[Aerial scene object inventories]

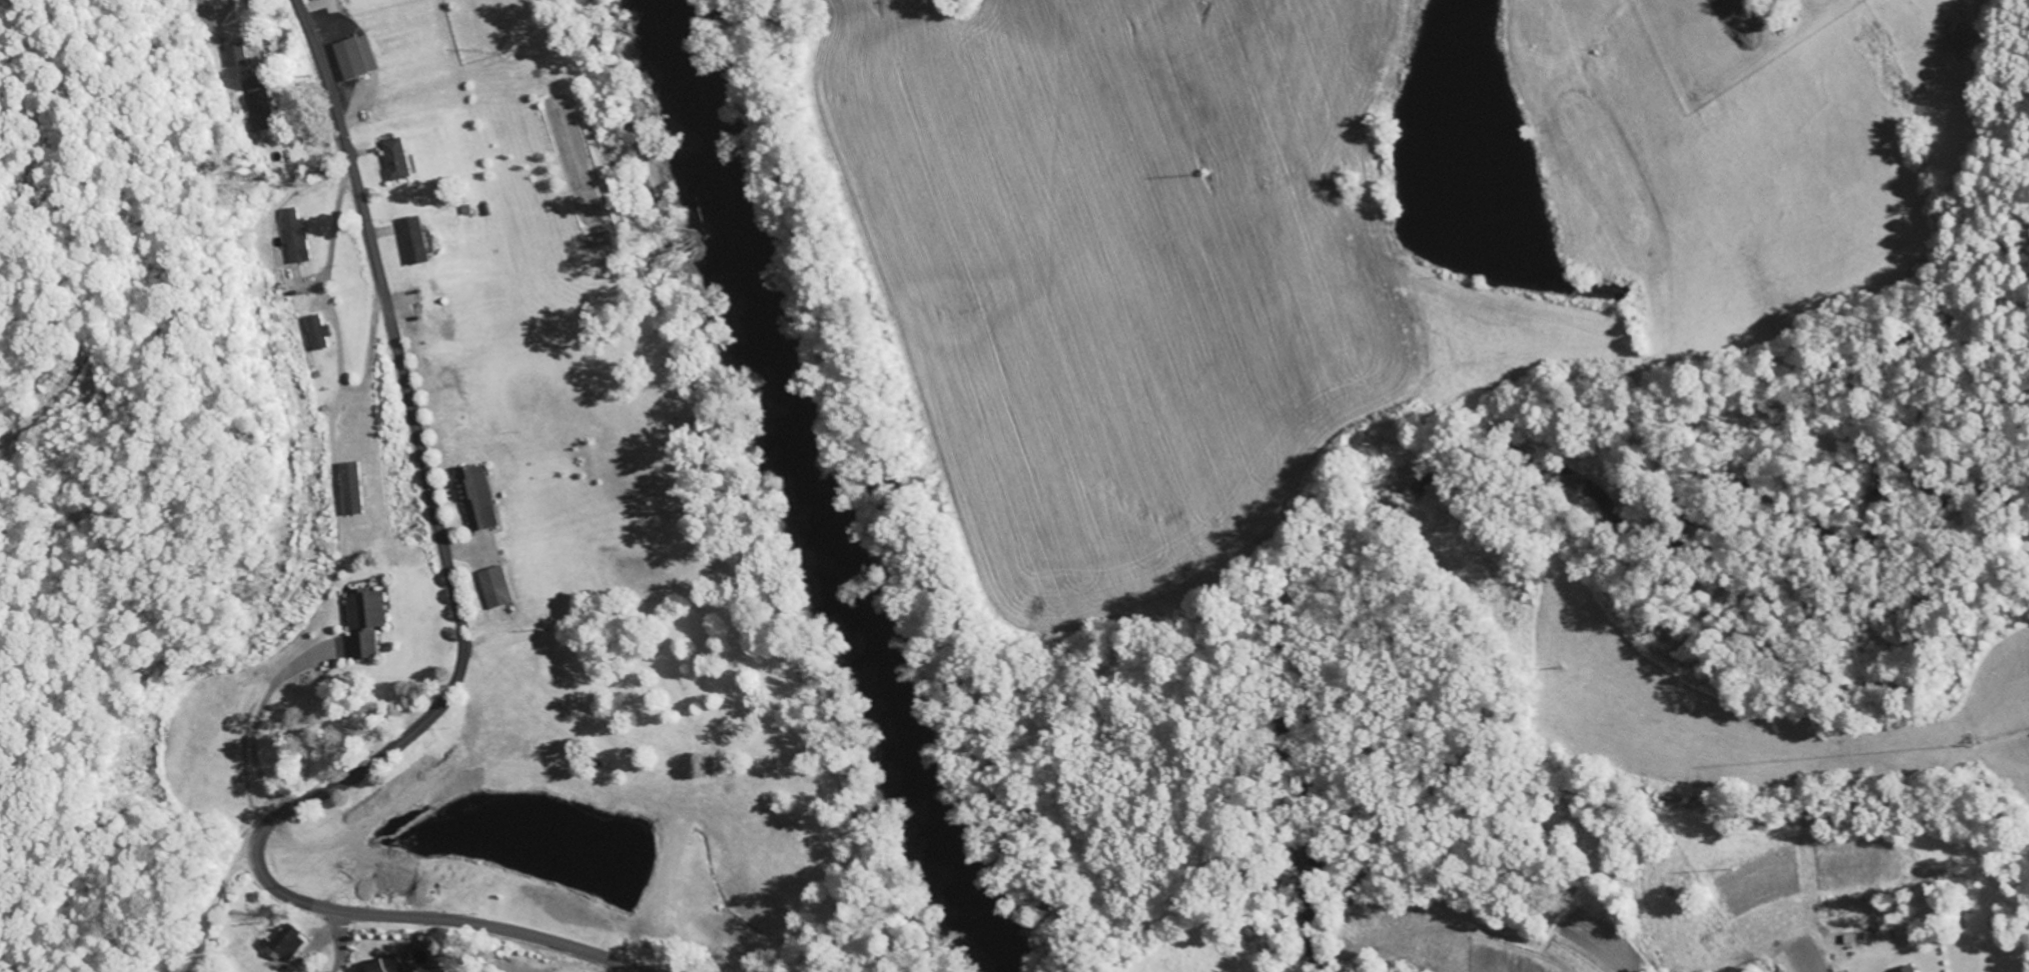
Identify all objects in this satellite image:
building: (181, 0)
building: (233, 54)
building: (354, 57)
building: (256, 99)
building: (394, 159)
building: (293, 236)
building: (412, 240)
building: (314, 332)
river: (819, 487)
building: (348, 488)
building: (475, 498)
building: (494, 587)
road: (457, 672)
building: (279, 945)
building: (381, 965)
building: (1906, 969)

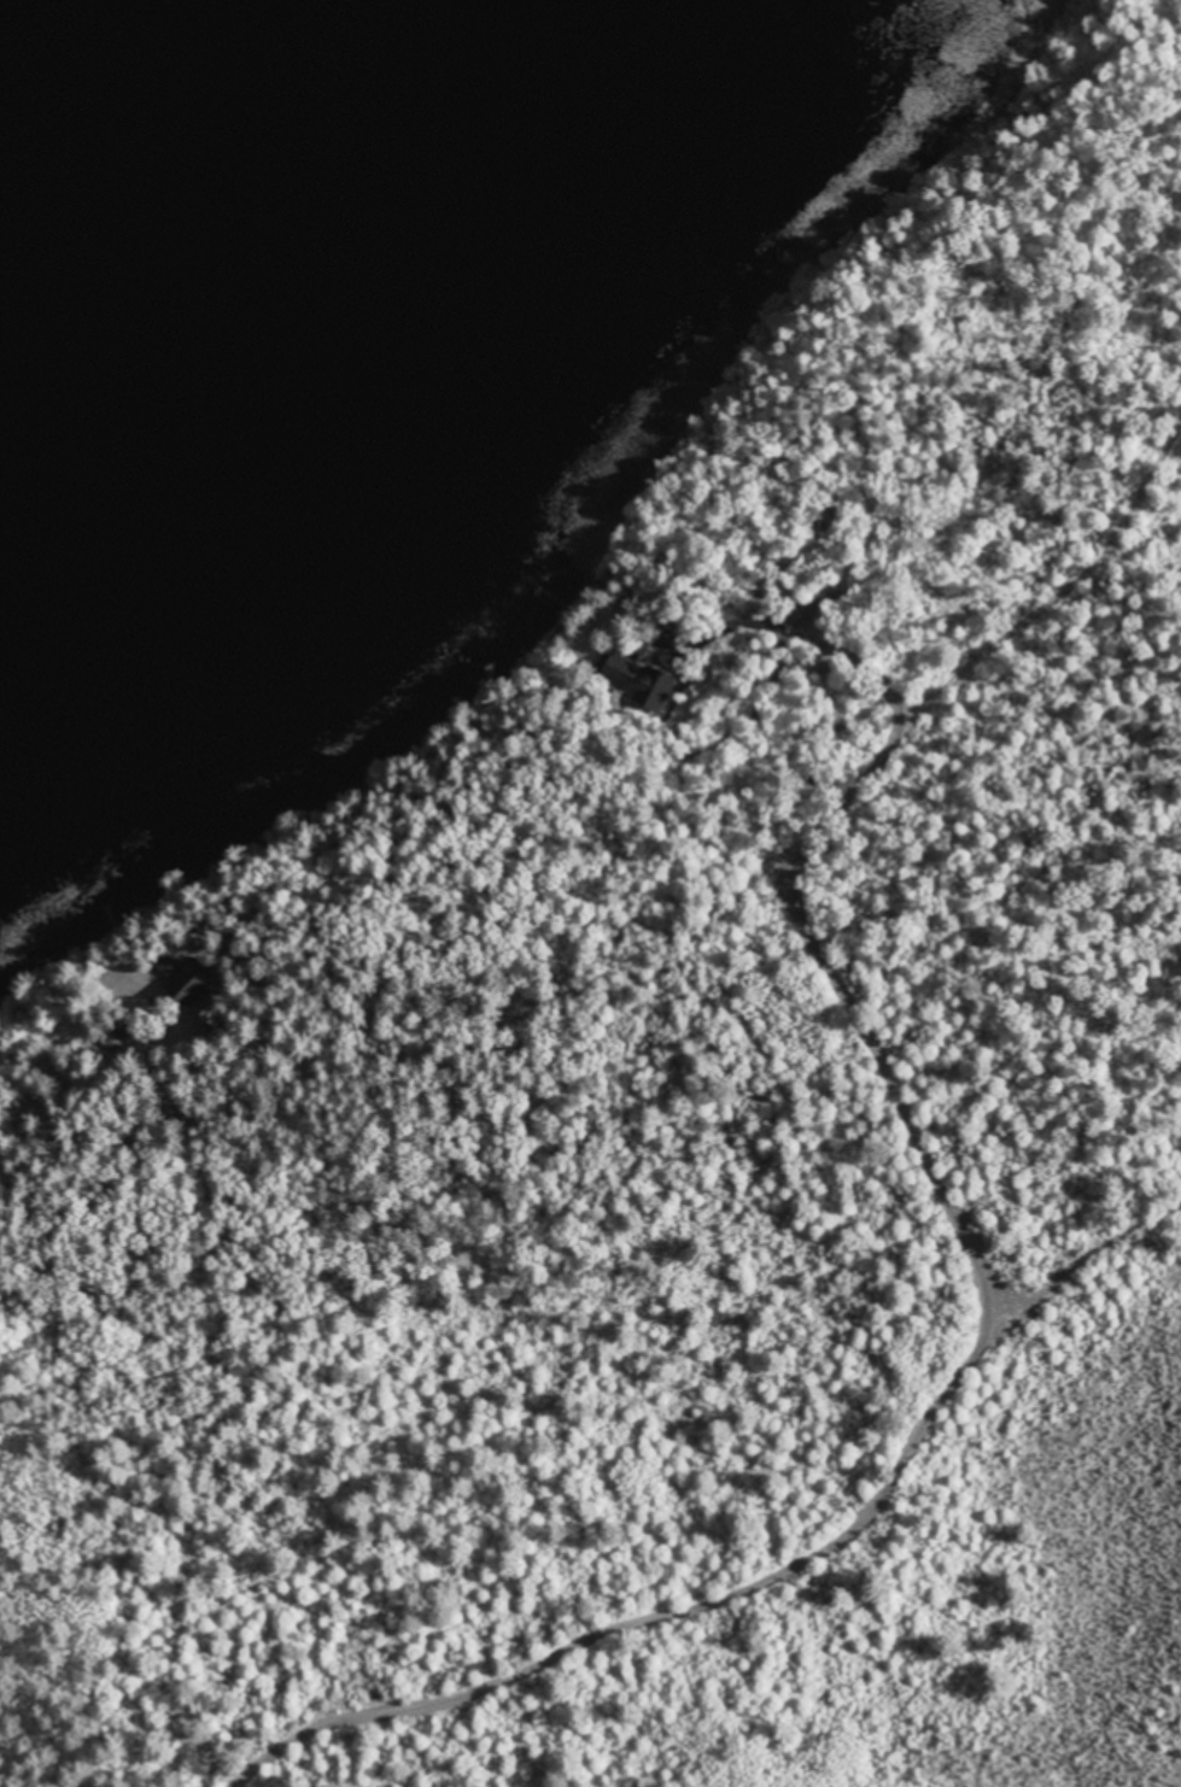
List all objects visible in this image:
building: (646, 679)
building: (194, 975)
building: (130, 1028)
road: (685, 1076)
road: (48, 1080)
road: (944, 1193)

_DIRECTIONS FOR THIS TASK:_
Your task is a word-for-word transcription of the entries, leaving out all pictures.

_FINISHED TASK:_
Identify all objects in this satellite image:
building: (181, 0)
building: (233, 54)
building: (354, 57)
building: (256, 99)
building: (394, 159)
building: (293, 236)
building: (412, 240)
building: (314, 332)
river: (819, 487)
building: (348, 488)
building: (475, 498)
building: (494, 587)
road: (457, 672)
building: (279, 945)
building: (381, 965)
building: (1906, 969)

List all objects visible in this image:
building: (646, 679)
building: (194, 975)
building: (130, 1028)
road: (685, 1076)
road: (48, 1080)
road: (944, 1193)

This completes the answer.